*** Study material ***
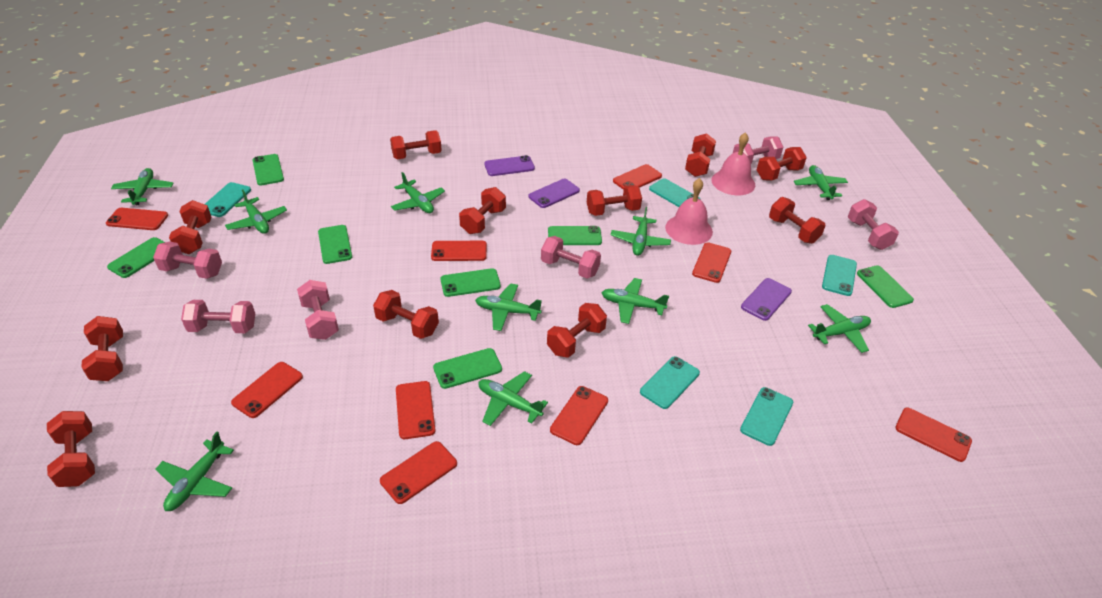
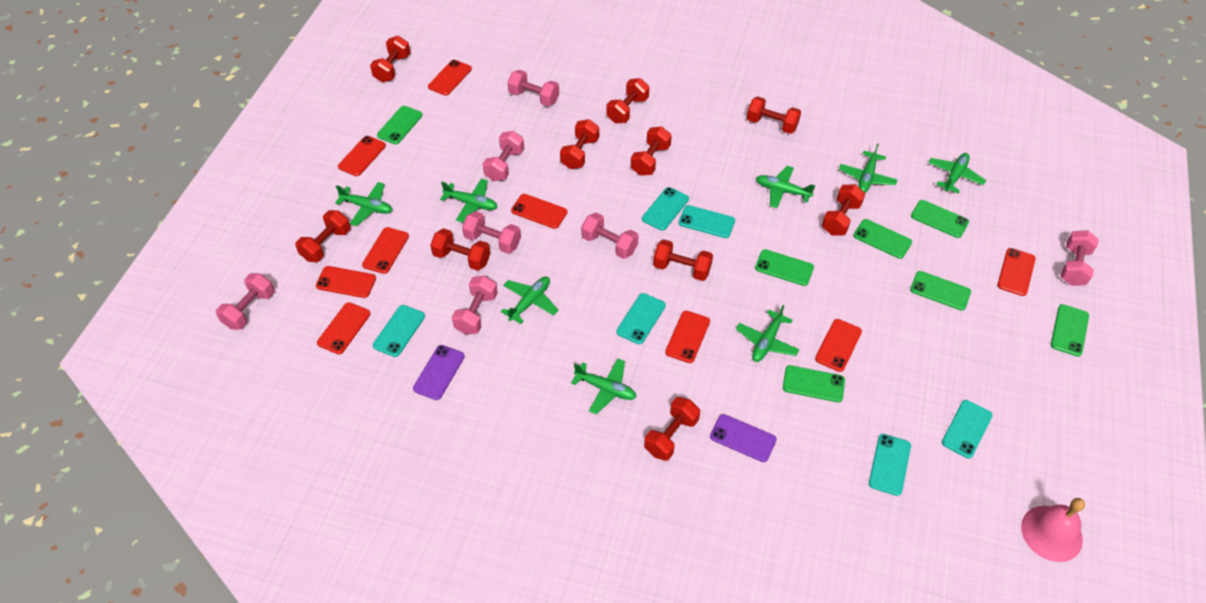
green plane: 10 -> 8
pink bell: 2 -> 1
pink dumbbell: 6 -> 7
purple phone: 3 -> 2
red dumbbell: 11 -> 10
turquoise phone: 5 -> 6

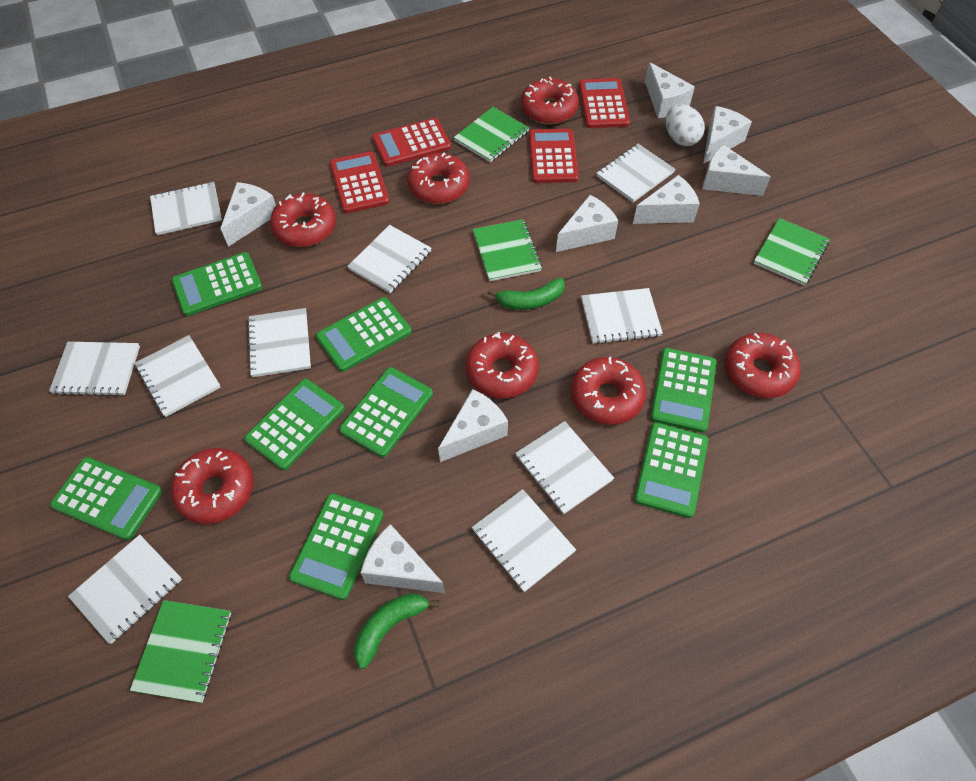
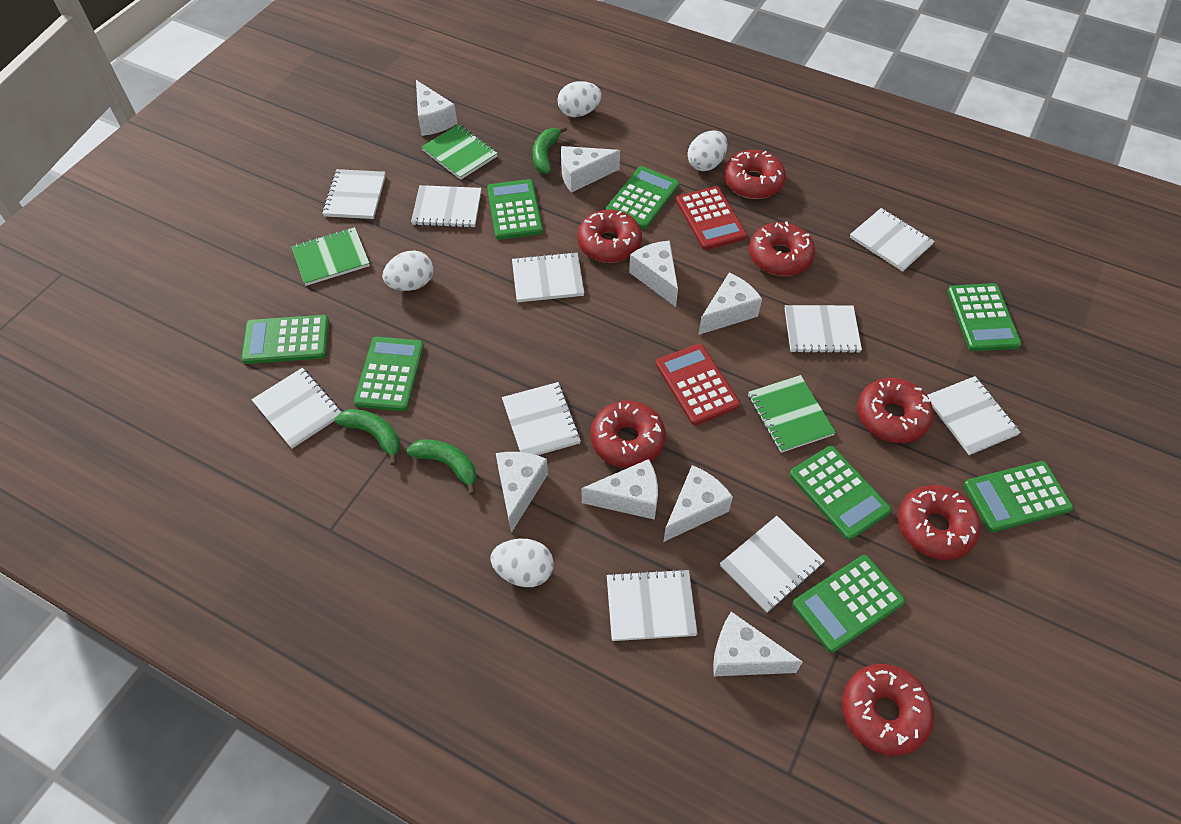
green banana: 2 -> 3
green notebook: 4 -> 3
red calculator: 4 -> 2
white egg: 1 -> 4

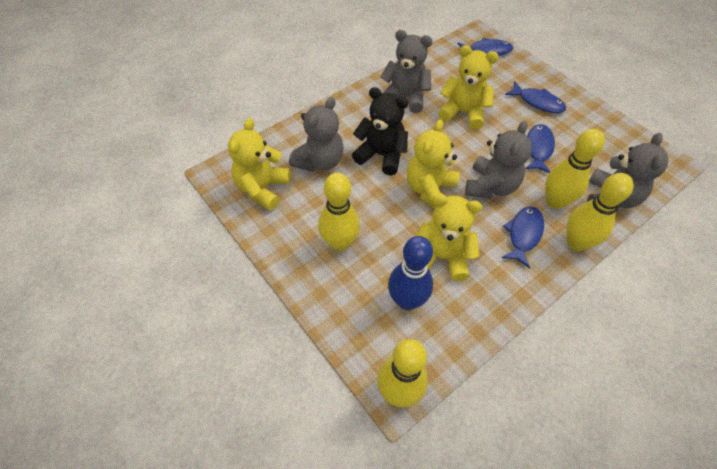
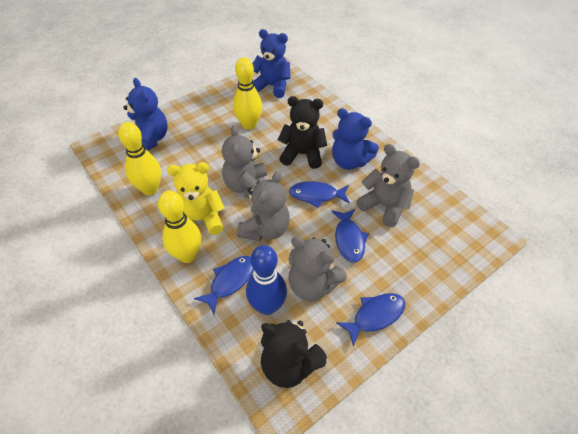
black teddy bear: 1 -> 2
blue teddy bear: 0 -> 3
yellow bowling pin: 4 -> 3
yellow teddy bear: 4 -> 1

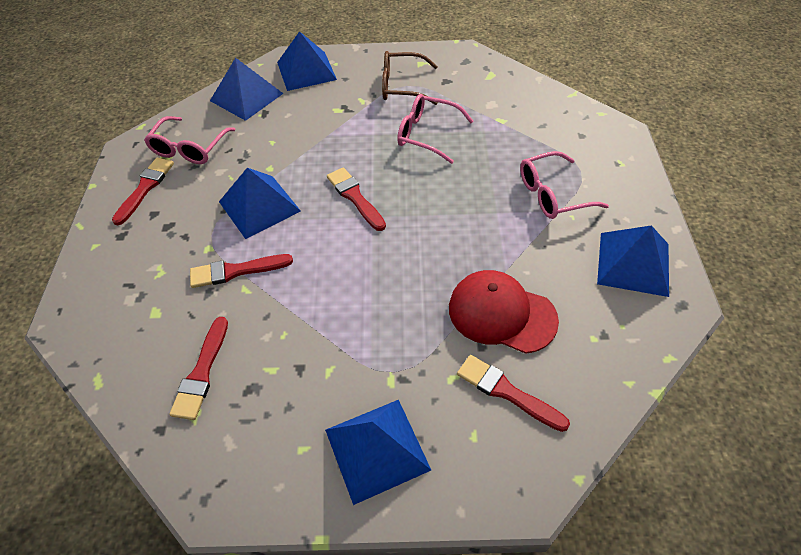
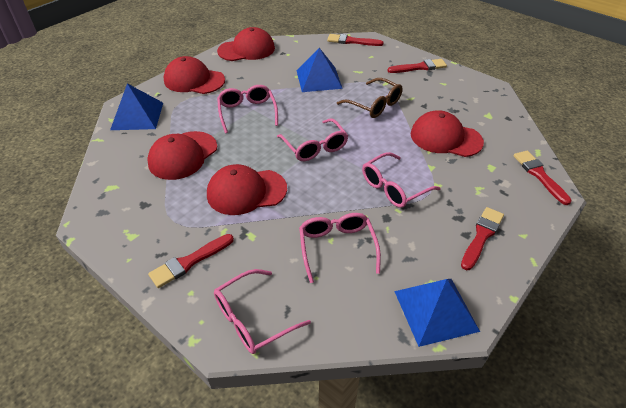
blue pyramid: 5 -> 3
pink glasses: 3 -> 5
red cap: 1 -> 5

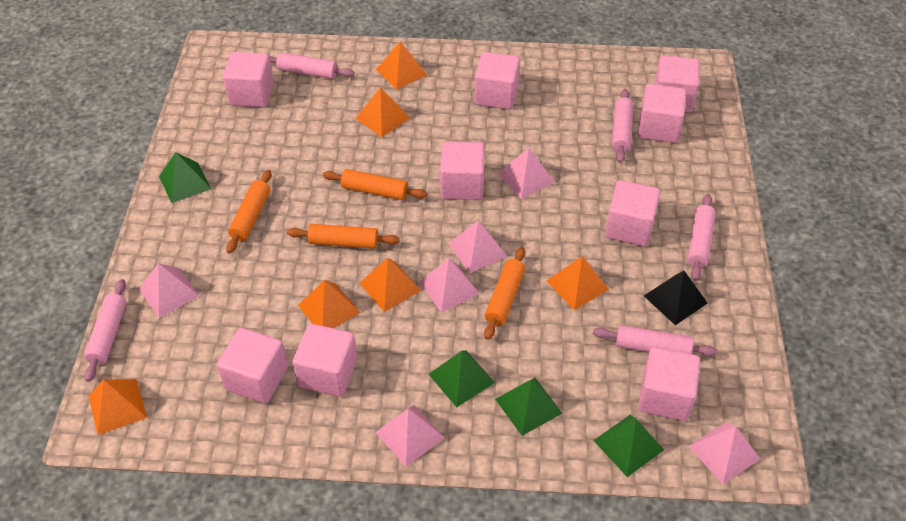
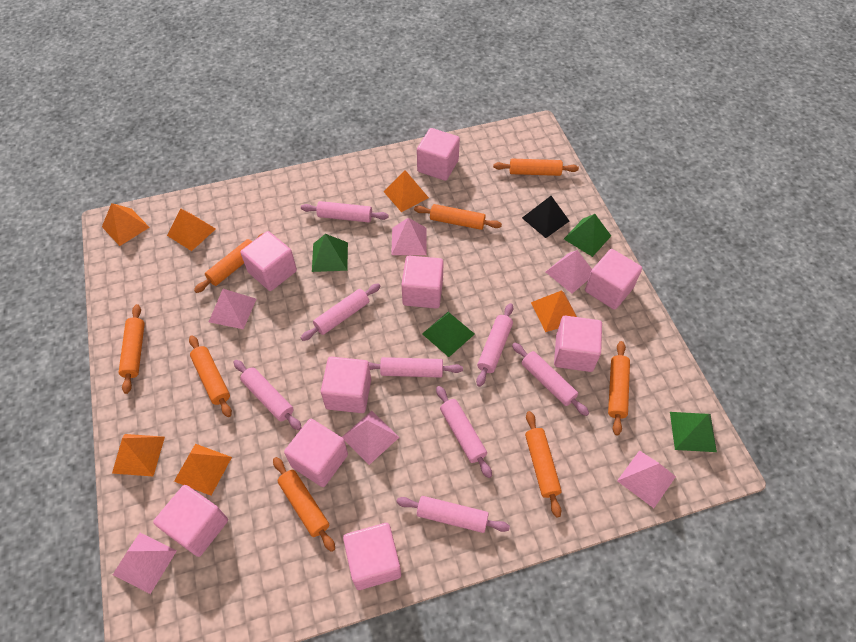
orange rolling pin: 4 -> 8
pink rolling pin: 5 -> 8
*** End of Study material ***
### Task objective
Some lines in the data above may hold the word "green". Say how many, with no other words.

### Response
3